(Object transformation records)
▬▬▬▬▬▬▬▬▬▬

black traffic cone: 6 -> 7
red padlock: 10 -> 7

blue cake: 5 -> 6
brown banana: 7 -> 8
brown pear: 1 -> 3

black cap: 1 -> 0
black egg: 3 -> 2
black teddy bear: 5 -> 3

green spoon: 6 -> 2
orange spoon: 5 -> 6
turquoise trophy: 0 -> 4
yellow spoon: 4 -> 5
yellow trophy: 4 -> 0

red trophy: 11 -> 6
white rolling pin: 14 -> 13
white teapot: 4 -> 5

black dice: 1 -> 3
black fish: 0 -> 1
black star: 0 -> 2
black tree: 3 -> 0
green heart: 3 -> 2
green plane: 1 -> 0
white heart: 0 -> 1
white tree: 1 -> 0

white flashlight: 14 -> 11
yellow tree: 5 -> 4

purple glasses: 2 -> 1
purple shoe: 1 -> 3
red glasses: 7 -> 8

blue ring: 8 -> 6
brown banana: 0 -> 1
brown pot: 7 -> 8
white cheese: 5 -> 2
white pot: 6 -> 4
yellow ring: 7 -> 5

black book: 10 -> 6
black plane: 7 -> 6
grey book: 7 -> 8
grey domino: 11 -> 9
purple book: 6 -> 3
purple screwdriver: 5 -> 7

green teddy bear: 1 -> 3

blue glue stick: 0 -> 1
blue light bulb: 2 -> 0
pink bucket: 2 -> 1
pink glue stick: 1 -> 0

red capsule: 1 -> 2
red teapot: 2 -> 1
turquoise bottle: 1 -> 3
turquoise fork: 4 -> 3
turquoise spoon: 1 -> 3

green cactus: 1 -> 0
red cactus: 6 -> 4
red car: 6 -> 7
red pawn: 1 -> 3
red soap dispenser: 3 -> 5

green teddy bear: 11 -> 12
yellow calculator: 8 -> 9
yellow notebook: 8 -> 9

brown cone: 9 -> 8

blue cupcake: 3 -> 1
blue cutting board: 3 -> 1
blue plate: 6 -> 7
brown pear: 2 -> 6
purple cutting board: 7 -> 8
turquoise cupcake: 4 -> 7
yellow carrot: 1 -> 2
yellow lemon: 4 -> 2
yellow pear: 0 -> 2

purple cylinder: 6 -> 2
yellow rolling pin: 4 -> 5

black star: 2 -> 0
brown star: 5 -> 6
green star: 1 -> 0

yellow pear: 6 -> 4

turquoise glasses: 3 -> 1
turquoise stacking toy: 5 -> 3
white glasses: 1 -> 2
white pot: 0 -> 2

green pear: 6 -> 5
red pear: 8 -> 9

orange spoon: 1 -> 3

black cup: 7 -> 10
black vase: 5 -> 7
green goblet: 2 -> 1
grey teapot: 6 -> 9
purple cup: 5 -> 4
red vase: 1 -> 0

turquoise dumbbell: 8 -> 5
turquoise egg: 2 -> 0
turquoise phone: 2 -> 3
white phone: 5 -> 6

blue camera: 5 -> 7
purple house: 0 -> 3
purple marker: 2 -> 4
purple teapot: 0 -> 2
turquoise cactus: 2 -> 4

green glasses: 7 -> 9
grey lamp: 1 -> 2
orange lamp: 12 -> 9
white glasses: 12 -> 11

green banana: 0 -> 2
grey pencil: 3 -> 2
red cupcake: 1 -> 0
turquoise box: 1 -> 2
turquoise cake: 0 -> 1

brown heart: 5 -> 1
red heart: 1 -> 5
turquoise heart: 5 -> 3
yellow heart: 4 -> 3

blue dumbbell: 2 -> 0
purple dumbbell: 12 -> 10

▬▬▬▬▬▬▬▬▬▬

ABOUT THIS TASK. From the records above, reproduce exactly the lines from the one with "white flashlight: 14 -> 11" to the one with "brown pear: 2 -> 6", both included, and no others.

SOLUTION FOR THIS EXERCISE.
white flashlight: 14 -> 11
yellow tree: 5 -> 4

purple glasses: 2 -> 1
purple shoe: 1 -> 3
red glasses: 7 -> 8

blue ring: 8 -> 6
brown banana: 0 -> 1
brown pot: 7 -> 8
white cheese: 5 -> 2
white pot: 6 -> 4
yellow ring: 7 -> 5

black book: 10 -> 6
black plane: 7 -> 6
grey book: 7 -> 8
grey domino: 11 -> 9
purple book: 6 -> 3
purple screwdriver: 5 -> 7

green teddy bear: 1 -> 3

blue glue stick: 0 -> 1
blue light bulb: 2 -> 0
pink bucket: 2 -> 1
pink glue stick: 1 -> 0

red capsule: 1 -> 2
red teapot: 2 -> 1
turquoise bottle: 1 -> 3
turquoise fork: 4 -> 3
turquoise spoon: 1 -> 3

green cactus: 1 -> 0
red cactus: 6 -> 4
red car: 6 -> 7
red pawn: 1 -> 3
red soap dispenser: 3 -> 5

green teddy bear: 11 -> 12
yellow calculator: 8 -> 9
yellow notebook: 8 -> 9

brown cone: 9 -> 8

blue cupcake: 3 -> 1
blue cutting board: 3 -> 1
blue plate: 6 -> 7
brown pear: 2 -> 6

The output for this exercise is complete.